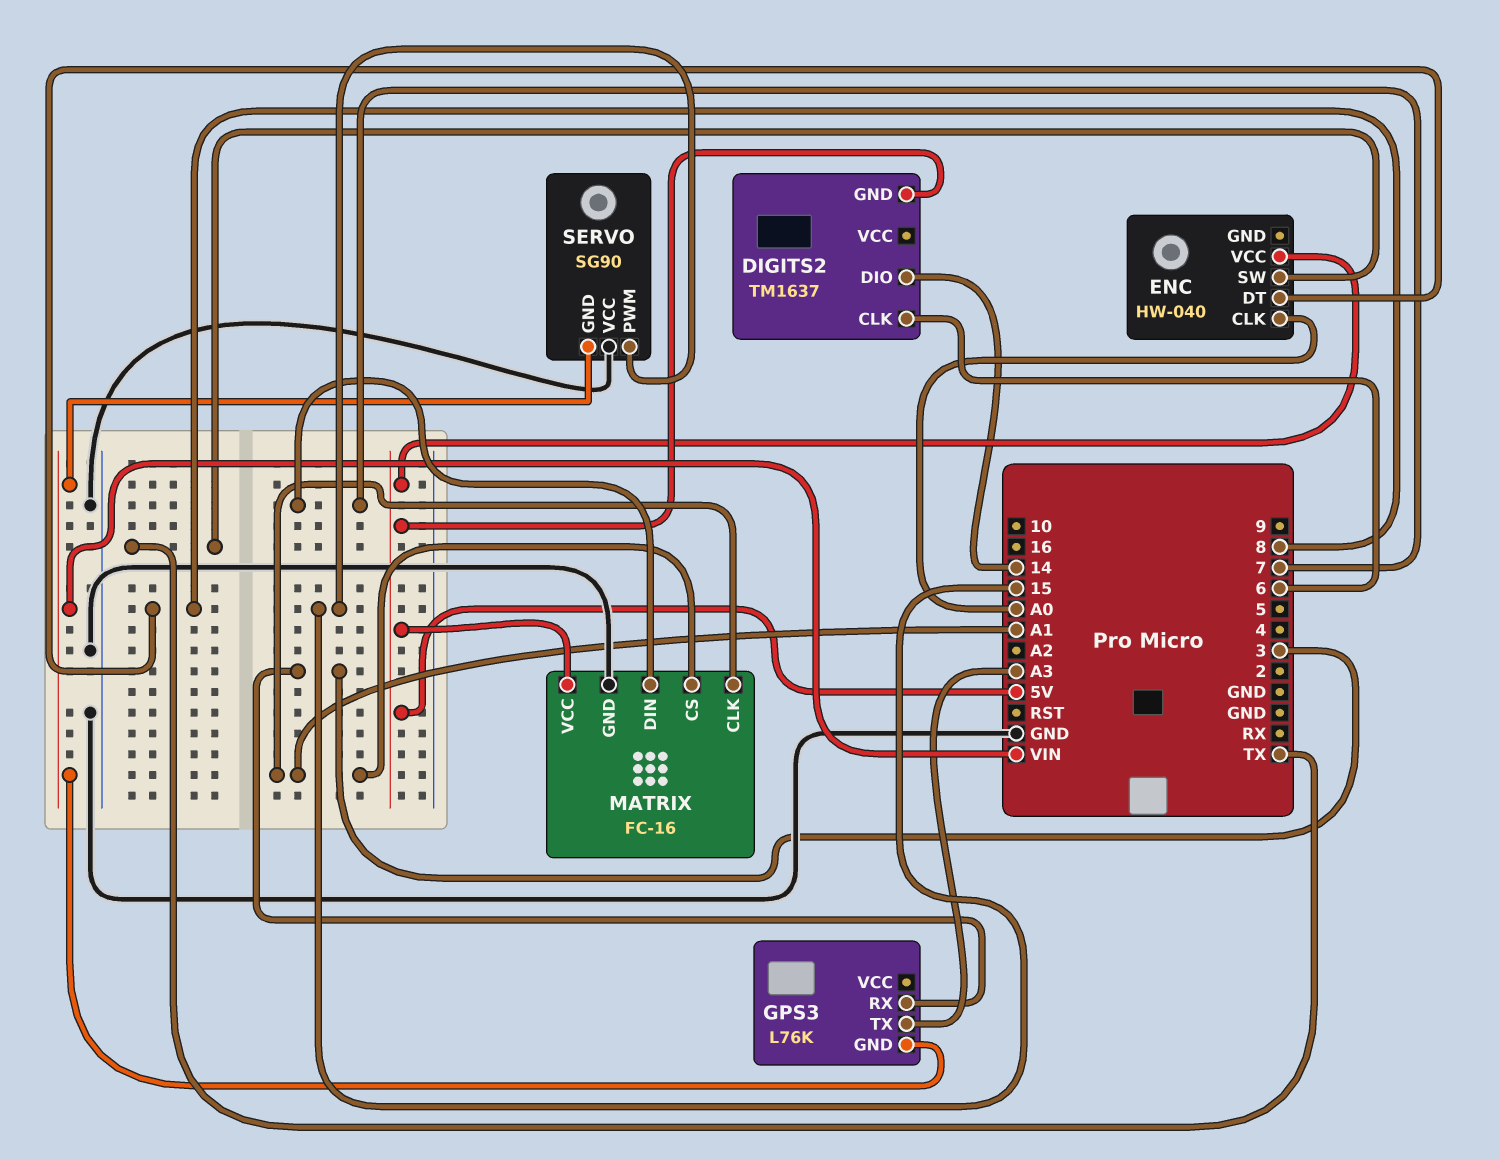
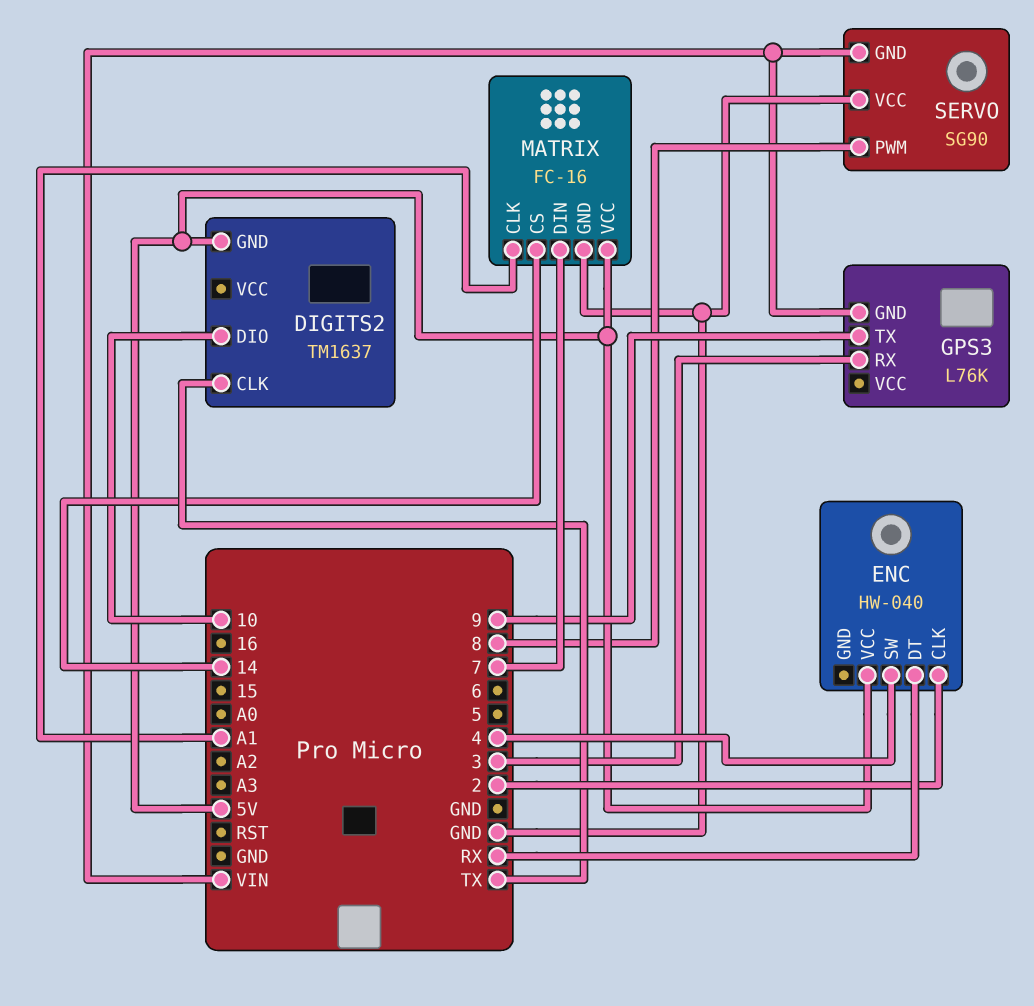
DIGITS2 pin CLK: 6 -> TX
DIGITS2 pin DIO: 14 -> 10
ENC pin CLK: A0 -> 2
ENC pin DT: 8 -> RX
ENC pin SW: TX -> 4
GPS3 pin TX: A3 -> 9
MATRIX pin CS: A1 -> 14
SERVO pin PWM: 15 -> 8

▬▬▬▬▬▬

An exact copy of the records above is required, leaving out the pictures.

▸ OUTPUT OF THE TASK
DIGITS2 pin CLK: 6 -> TX
DIGITS2 pin DIO: 14 -> 10
ENC pin CLK: A0 -> 2
ENC pin DT: 8 -> RX
ENC pin SW: TX -> 4
GPS3 pin TX: A3 -> 9
MATRIX pin CS: A1 -> 14
SERVO pin PWM: 15 -> 8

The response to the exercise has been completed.